Begin
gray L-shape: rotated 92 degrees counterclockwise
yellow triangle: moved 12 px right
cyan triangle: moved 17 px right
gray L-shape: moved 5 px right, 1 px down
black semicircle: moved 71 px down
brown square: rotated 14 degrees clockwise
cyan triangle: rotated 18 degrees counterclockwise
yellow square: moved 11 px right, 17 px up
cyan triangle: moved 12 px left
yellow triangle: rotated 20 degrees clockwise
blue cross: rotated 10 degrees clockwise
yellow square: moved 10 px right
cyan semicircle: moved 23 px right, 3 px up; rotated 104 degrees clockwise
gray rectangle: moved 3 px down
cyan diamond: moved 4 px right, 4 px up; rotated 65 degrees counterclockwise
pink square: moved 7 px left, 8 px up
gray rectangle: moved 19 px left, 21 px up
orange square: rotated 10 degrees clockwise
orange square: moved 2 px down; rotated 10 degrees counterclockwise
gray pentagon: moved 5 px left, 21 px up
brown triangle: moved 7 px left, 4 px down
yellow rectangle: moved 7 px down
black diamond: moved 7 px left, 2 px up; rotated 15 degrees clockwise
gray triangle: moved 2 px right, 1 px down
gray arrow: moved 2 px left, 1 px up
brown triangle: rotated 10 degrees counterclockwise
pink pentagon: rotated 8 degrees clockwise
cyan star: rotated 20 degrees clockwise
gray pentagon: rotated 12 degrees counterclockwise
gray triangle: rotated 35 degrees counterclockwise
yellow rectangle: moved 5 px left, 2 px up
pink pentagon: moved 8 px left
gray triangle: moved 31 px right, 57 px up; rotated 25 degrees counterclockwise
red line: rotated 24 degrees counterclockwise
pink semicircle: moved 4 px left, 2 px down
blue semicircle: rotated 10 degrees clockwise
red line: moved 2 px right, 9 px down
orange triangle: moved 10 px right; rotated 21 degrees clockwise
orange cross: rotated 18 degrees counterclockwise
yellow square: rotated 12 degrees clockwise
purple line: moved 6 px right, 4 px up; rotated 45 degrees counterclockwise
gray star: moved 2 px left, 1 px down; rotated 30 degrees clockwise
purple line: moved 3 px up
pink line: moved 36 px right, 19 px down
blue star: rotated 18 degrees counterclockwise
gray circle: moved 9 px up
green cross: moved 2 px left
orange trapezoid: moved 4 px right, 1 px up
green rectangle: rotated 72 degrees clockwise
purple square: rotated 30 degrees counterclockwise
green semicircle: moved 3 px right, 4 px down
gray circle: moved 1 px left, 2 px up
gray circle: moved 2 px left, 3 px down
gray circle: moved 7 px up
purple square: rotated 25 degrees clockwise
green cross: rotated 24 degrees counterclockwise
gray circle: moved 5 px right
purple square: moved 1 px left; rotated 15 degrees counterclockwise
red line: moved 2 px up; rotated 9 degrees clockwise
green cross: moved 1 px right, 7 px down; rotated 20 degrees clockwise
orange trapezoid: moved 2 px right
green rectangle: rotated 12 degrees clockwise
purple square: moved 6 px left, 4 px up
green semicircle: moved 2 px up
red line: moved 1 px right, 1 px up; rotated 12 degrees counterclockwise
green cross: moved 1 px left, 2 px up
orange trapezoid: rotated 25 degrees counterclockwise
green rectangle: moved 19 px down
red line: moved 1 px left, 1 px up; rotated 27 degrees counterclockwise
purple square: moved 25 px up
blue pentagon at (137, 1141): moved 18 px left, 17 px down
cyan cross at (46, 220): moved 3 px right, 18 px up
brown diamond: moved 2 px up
End
Gather every line from the items above that contains the word "triangle".

### Solved problem
yellow triangle: moved 12 px right
cyan triangle: moved 17 px right
cyan triangle: rotated 18 degrees counterclockwise
cyan triangle: moved 12 px left
yellow triangle: rotated 20 degrees clockwise
brown triangle: moved 7 px left, 4 px down
gray triangle: moved 2 px right, 1 px down
brown triangle: rotated 10 degrees counterclockwise
gray triangle: rotated 35 degrees counterclockwise
gray triangle: moved 31 px right, 57 px up; rotated 25 degrees counterclockwise
orange triangle: moved 10 px right; rotated 21 degrees clockwise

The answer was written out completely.